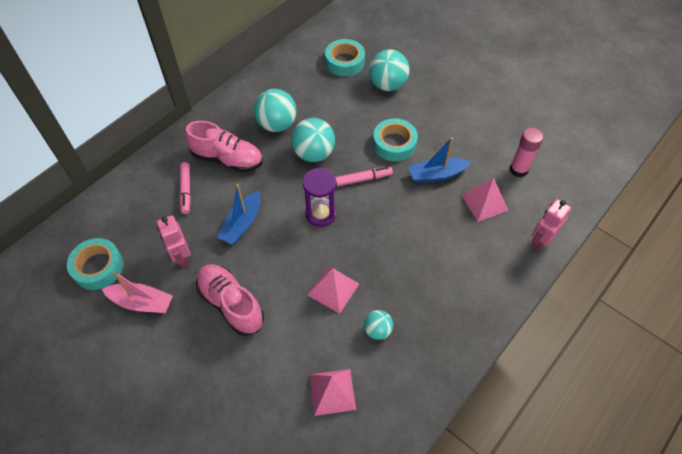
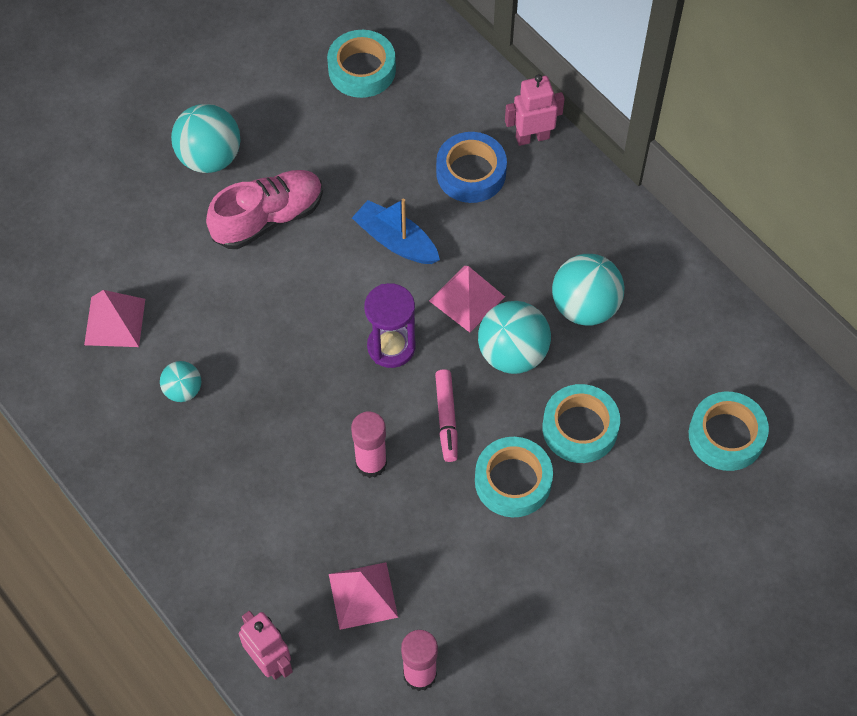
camera: 100 degrees right, 5 degrees up
pink boat [102,271,173,313] -> none
pink robot [157,215,191,268] -> pink robot moved to [505,74,565,146]
pink marker [179,162,191,214] -> blue tape [436,132,507,203]
pink shoe [185,121,263,172] -> none
pink pyramid [308,267,359,314] -> pink pyramid moved to [429,266,505,332]
turquoise ball [369,49,409,91] -> turquoise ball moved to [171,104,241,173]
blue boat [408,137,471,183] -> none
none -> pink glue stick [351,412,387,478]
none -> turquoise tape [542,384,620,463]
● ● ● ● ●
WORK TO COMPLETE: Your answer should be one number: how many lines in the records above include "moved".

SOLUTION TO THIS EXERCISE: 3